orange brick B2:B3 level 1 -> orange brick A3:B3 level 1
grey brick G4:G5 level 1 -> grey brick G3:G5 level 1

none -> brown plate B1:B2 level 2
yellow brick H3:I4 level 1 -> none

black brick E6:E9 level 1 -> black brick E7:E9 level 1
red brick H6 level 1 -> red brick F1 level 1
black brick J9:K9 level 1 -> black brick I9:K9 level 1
§ §
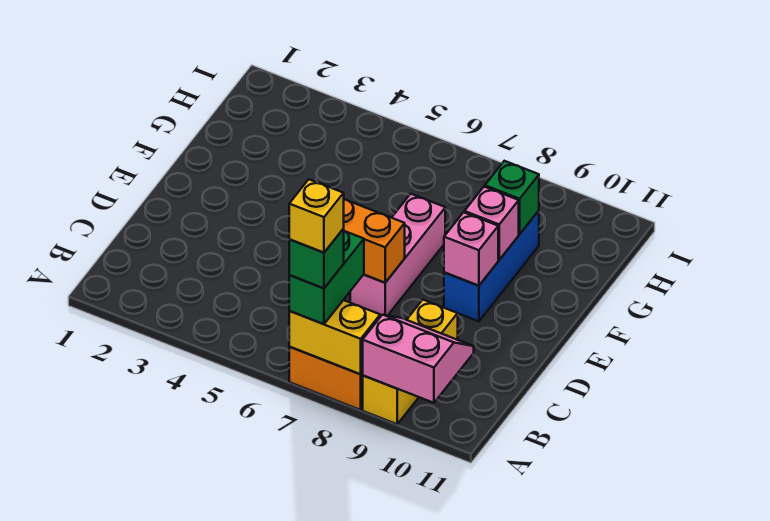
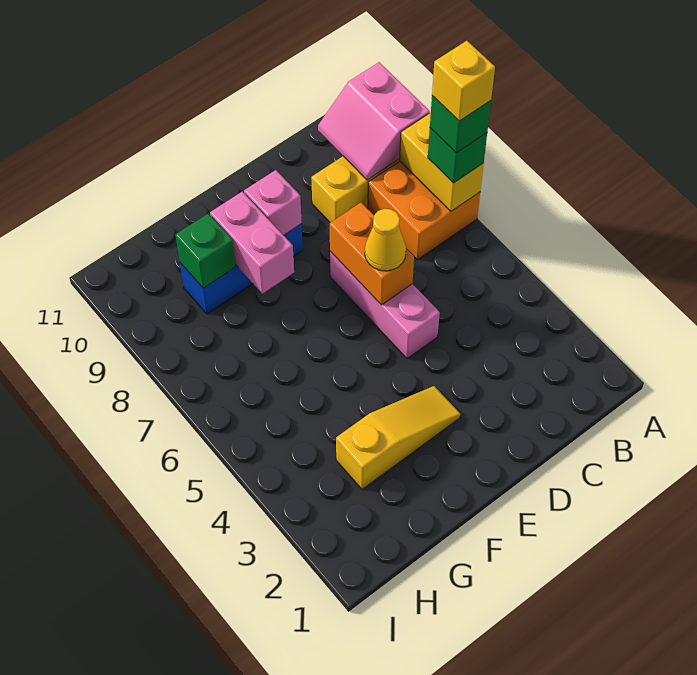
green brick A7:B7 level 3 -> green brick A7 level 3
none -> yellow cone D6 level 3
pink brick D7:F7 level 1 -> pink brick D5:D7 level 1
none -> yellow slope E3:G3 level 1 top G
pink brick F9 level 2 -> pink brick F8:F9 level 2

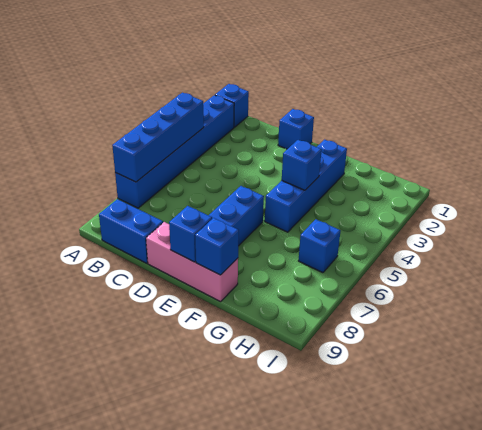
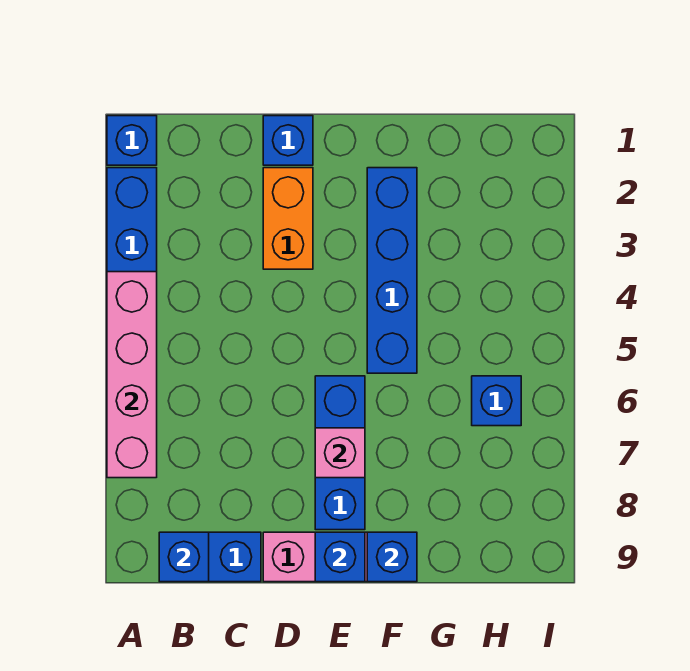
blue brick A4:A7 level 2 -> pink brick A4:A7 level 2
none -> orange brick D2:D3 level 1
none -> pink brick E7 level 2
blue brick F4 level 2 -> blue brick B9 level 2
§ §
[Task details] Report every line of the material above in which "orange" appears.

[Your response]
orange brick B2:B3 level 1 -> orange brick A3:B3 level 1
none -> orange brick D2:D3 level 1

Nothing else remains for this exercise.